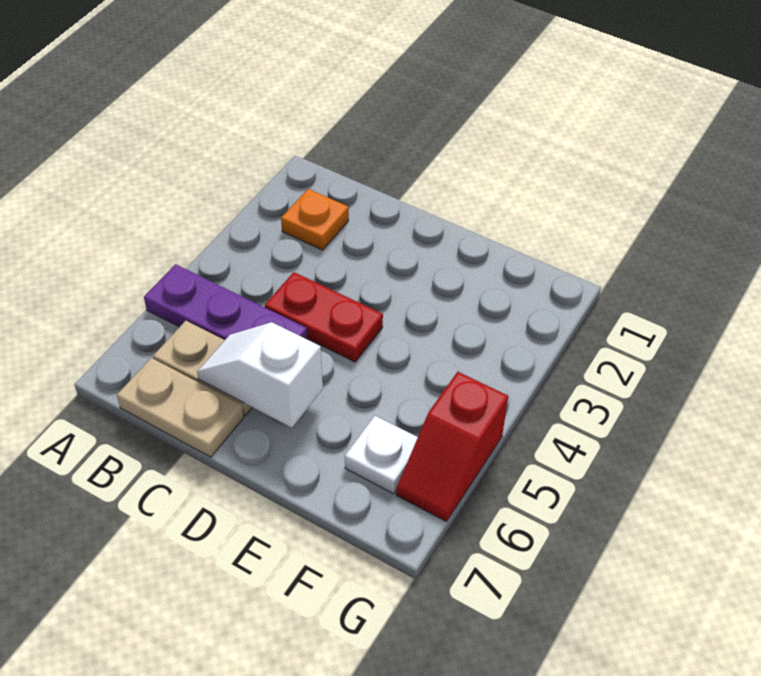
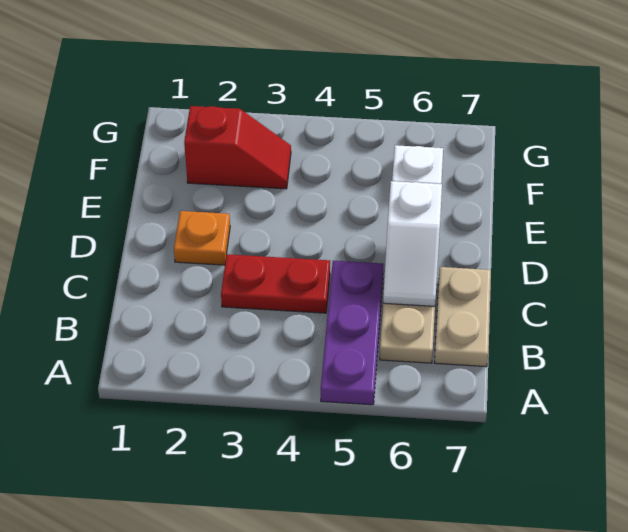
orange plate B2 level 1 -> orange plate D2 level 1
red plate C4:D4 level 1 -> red plate C3:C4 level 1
red slope G5:G6 level 1 top 5 -> red slope F2:F3 level 1 top 2

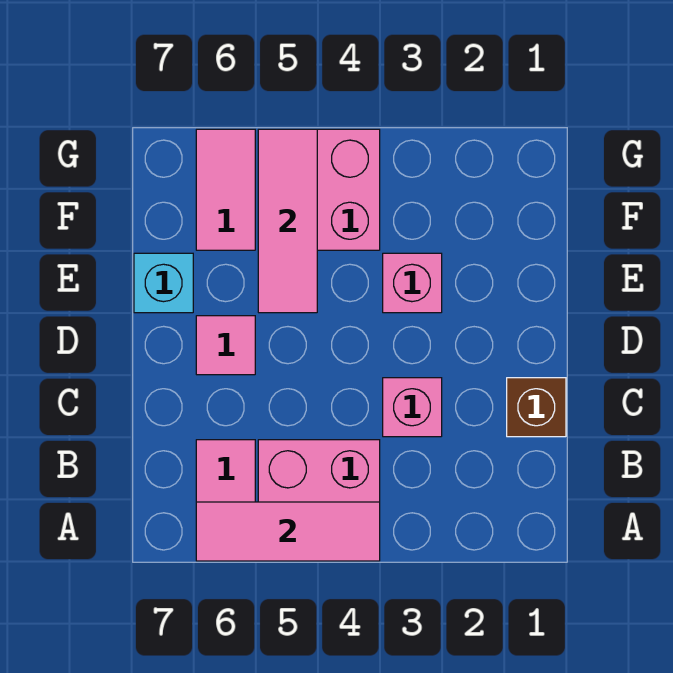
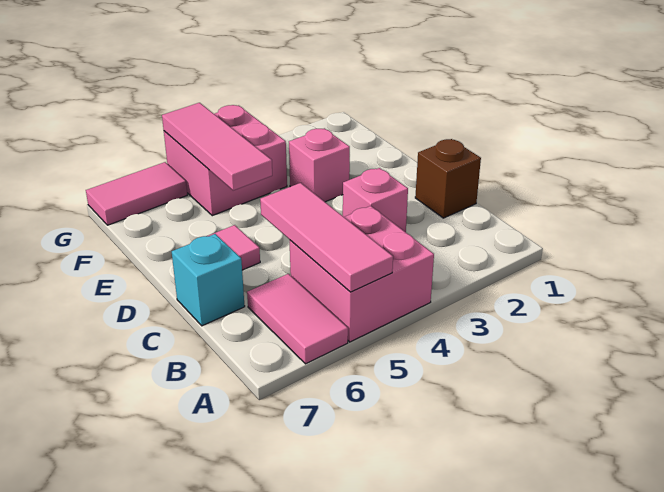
pink tile A4:A6 level 2 -> pink tile A5:C5 level 2
cyan brick E7 level 1 -> cyan brick C7 level 1
pink tile F6:G6 level 1 -> pink tile G6:G7 level 1

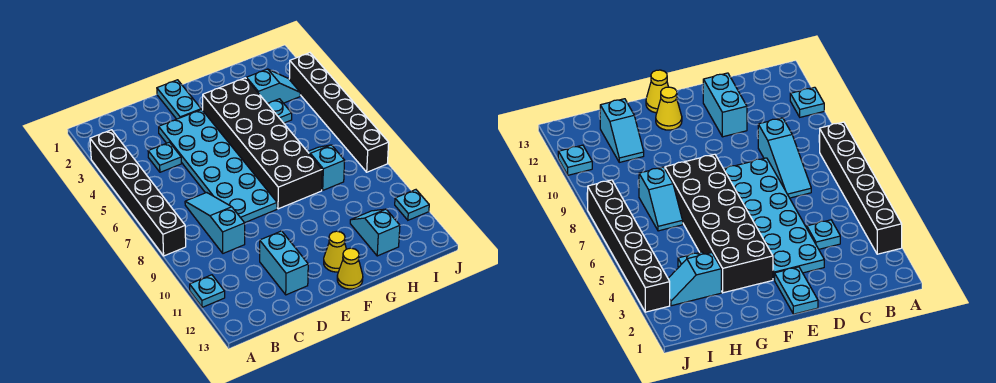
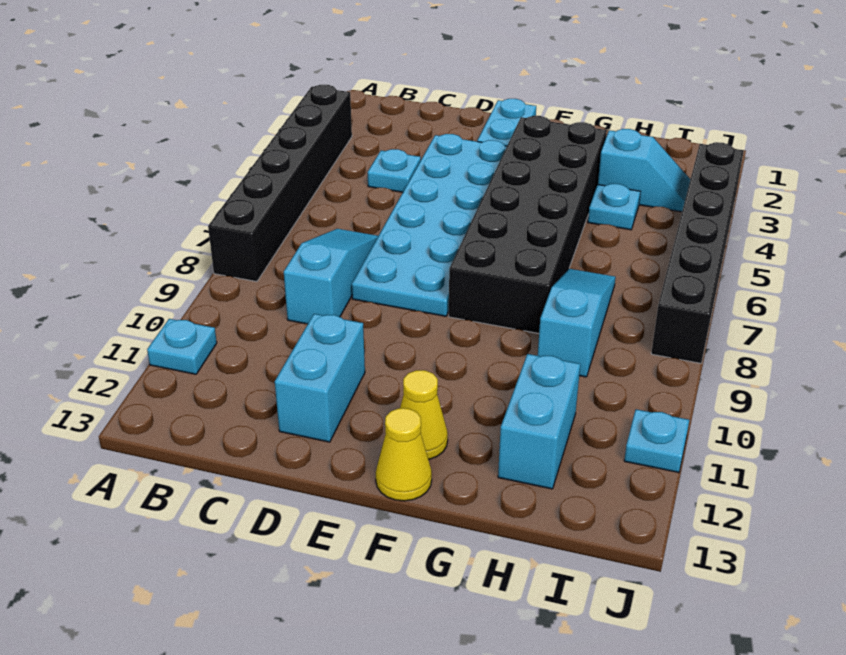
cyan slope H7:H8 level 1 top 8 -> cyan slope H7:H9 level 1 top 9
cyan slope H11:H12 level 1 top 12 -> cyan brick H11:H12 level 1

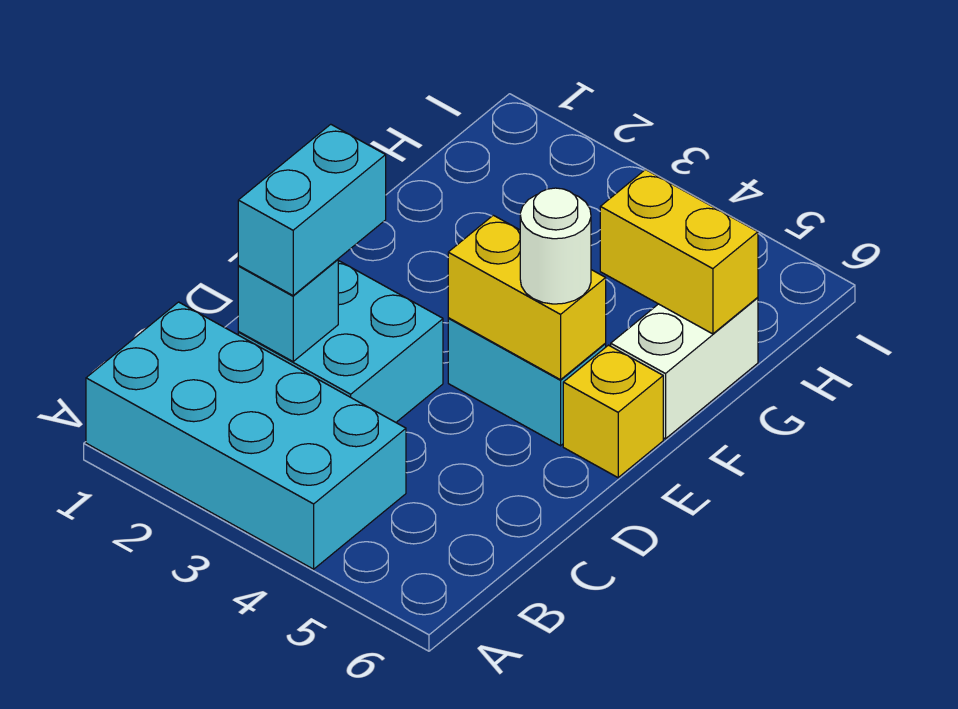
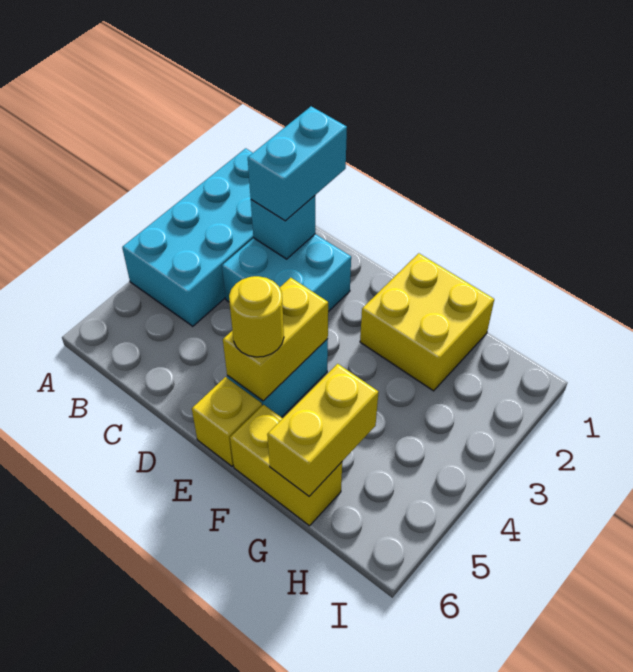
cyan brick C2:D2 level 3 -> cyan brick C1:C2 level 3
white round brick E5 level 3 -> yellow round brick E5 level 3
none -> yellow brick F1:G2 level 1
white brick F6:G6 level 1 -> yellow brick F6:G6 level 1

══════

### What this task involves
Reproduce each line above exactly, but not a single picture.

### Task solution
orange plate B2 level 1 -> orange plate D2 level 1
red plate C4:D4 level 1 -> red plate C3:C4 level 1
red slope G5:G6 level 1 top 5 -> red slope F2:F3 level 1 top 2

pink tile A4:A6 level 2 -> pink tile A5:C5 level 2
cyan brick E7 level 1 -> cyan brick C7 level 1
pink tile F6:G6 level 1 -> pink tile G6:G7 level 1

cyan slope H7:H8 level 1 top 8 -> cyan slope H7:H9 level 1 top 9
cyan slope H11:H12 level 1 top 12 -> cyan brick H11:H12 level 1

cyan brick C2:D2 level 3 -> cyan brick C1:C2 level 3
white round brick E5 level 3 -> yellow round brick E5 level 3
none -> yellow brick F1:G2 level 1
white brick F6:G6 level 1 -> yellow brick F6:G6 level 1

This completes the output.